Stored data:
------------------------------------------------

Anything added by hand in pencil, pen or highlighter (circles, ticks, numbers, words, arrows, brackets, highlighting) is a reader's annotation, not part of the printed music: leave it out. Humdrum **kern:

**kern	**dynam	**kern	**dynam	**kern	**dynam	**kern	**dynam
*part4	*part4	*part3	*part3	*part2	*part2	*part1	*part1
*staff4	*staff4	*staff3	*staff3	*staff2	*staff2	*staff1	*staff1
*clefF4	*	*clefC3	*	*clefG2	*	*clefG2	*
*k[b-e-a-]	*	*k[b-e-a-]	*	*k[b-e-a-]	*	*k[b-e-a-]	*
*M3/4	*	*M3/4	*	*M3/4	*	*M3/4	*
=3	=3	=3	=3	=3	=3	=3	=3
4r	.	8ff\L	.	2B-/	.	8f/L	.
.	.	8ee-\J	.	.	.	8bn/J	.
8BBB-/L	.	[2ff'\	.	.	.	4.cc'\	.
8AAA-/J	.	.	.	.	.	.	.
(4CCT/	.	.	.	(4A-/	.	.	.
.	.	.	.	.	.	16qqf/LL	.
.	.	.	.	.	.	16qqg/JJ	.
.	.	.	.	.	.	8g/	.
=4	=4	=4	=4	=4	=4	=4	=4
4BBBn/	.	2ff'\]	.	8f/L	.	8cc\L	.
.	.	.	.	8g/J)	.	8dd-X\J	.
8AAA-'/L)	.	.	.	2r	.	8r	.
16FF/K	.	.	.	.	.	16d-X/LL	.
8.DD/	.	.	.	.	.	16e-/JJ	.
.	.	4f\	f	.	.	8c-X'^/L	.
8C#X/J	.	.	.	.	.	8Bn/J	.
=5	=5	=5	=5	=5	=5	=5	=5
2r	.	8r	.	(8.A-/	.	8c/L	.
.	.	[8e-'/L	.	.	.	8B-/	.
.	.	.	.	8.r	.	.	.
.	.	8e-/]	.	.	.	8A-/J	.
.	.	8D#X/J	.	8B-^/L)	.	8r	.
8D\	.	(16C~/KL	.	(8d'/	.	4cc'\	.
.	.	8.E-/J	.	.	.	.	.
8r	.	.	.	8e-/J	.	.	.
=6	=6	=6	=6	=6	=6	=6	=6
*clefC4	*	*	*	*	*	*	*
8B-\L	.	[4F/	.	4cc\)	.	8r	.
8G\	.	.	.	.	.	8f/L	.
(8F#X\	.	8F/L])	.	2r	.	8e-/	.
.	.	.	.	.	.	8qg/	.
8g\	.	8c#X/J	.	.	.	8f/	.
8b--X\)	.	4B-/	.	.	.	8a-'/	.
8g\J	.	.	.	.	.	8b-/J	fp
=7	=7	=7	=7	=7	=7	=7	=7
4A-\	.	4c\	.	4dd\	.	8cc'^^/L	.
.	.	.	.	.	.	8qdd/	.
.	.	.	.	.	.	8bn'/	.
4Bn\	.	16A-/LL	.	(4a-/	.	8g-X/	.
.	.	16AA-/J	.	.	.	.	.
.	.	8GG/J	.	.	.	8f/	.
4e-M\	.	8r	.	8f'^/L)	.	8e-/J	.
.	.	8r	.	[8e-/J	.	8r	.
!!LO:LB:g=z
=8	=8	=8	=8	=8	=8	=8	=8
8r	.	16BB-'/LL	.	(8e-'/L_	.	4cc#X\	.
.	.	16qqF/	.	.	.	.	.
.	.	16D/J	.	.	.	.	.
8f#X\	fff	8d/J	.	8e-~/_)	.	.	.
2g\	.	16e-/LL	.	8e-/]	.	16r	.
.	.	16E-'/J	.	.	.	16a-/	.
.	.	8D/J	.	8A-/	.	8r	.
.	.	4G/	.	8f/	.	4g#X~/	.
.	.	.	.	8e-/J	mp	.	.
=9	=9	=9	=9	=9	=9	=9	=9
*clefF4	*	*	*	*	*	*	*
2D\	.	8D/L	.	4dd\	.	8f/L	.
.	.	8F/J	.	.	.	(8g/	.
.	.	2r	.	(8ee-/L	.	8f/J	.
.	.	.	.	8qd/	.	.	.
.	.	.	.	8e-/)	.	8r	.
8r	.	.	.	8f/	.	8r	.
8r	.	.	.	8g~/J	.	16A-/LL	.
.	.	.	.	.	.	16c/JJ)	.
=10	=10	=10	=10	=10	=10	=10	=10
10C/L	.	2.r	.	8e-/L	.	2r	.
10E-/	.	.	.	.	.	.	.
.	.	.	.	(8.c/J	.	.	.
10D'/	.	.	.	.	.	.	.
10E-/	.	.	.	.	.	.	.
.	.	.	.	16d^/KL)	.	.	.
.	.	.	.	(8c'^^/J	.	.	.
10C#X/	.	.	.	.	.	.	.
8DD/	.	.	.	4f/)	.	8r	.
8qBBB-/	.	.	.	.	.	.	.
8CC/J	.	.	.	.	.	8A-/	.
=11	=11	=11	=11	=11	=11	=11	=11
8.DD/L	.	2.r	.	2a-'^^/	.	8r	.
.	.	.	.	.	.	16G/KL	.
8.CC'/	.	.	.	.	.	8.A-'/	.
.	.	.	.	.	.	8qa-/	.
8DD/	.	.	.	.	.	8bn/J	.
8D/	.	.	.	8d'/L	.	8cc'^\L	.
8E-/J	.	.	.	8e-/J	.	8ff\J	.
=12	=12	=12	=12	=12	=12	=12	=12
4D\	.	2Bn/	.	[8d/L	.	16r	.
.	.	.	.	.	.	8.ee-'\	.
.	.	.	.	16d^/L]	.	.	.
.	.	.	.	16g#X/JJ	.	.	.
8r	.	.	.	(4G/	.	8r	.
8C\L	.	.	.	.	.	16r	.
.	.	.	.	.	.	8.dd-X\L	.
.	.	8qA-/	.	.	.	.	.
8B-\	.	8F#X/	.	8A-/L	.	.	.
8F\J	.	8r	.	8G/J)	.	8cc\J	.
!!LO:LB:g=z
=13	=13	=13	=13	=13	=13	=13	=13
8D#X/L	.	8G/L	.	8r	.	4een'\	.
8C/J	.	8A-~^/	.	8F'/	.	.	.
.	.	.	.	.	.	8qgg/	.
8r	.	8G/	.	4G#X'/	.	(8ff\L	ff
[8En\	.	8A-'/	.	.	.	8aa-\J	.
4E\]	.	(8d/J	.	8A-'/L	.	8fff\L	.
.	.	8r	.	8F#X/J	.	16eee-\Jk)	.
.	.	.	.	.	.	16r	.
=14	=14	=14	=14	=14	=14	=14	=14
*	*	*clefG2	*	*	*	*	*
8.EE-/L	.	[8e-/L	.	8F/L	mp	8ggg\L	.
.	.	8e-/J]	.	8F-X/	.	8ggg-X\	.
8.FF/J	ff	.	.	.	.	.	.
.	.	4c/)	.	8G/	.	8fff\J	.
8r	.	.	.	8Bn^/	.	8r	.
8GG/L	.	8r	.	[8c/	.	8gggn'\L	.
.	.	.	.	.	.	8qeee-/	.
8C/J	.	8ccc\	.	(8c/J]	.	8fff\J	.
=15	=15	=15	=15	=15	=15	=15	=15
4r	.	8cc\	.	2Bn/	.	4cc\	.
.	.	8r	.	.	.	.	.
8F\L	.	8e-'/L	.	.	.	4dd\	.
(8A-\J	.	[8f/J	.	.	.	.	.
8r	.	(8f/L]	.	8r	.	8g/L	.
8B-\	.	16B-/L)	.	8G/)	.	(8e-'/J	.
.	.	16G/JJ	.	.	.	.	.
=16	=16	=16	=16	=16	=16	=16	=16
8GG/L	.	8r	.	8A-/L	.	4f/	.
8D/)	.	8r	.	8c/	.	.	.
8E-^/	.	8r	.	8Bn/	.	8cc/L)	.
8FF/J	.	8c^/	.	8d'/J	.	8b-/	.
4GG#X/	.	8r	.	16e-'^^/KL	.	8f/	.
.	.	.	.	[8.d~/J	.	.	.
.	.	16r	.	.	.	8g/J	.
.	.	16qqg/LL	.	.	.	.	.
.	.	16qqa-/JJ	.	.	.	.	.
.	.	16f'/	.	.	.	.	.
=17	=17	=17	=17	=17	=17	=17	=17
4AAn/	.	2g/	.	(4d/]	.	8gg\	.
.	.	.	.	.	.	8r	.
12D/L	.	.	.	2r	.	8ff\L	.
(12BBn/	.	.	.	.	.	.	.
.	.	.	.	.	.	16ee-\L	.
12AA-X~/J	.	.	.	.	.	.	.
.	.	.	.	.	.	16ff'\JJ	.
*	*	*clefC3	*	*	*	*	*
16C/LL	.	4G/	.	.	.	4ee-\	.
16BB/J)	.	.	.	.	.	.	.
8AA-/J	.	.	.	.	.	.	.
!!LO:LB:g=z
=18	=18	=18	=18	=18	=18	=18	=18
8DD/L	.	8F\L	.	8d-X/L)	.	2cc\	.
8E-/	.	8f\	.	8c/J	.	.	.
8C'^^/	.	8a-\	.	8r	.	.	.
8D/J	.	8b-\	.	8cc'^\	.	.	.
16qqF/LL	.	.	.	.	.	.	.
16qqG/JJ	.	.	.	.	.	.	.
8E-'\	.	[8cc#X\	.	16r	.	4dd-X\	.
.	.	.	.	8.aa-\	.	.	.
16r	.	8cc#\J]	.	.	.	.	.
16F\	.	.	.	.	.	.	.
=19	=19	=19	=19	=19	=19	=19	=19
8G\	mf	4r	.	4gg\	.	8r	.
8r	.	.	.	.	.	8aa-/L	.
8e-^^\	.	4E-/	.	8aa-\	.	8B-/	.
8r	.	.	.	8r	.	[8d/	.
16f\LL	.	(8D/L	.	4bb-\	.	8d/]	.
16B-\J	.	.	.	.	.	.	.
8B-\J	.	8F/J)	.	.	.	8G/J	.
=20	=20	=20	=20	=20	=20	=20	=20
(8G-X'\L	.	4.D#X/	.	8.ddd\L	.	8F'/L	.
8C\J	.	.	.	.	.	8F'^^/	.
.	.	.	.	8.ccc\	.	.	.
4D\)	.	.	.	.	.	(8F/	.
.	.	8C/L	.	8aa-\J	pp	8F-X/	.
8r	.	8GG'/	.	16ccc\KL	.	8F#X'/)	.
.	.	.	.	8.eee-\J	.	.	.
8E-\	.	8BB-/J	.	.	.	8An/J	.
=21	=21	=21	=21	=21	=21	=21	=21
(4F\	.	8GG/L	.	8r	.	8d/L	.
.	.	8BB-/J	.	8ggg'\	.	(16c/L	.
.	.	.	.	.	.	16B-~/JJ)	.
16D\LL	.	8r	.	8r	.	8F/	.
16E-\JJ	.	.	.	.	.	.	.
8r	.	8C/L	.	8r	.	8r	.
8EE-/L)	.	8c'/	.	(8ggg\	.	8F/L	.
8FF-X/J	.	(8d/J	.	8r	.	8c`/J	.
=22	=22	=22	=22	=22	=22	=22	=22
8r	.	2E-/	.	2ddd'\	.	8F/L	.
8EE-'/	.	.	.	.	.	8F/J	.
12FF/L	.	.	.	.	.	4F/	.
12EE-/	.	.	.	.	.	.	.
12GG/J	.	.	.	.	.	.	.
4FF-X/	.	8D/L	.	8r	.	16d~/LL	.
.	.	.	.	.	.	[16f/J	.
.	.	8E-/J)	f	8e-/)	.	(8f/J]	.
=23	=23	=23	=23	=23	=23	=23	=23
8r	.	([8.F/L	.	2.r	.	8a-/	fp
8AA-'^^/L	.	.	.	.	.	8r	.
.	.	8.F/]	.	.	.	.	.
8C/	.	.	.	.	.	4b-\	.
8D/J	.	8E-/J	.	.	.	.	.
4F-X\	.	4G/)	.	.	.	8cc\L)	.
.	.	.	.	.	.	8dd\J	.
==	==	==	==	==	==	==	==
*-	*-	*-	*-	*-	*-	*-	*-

------------------------------------------------

_Task prompt:_
Pick out every line of the listing above that contains the string "kern", and copy each of those lines in full.

_Task output:_
Anything added by hand in pencil, pen or highlighter (circles, ticks, numbers, words, arrows, brackets, highlighting) is a reader's annotation, not part of the printed music: leave it out. Humdrum **kern:
**kern	**dynam	**kern	**dynam	**kern	**dynam	**kern	**dynam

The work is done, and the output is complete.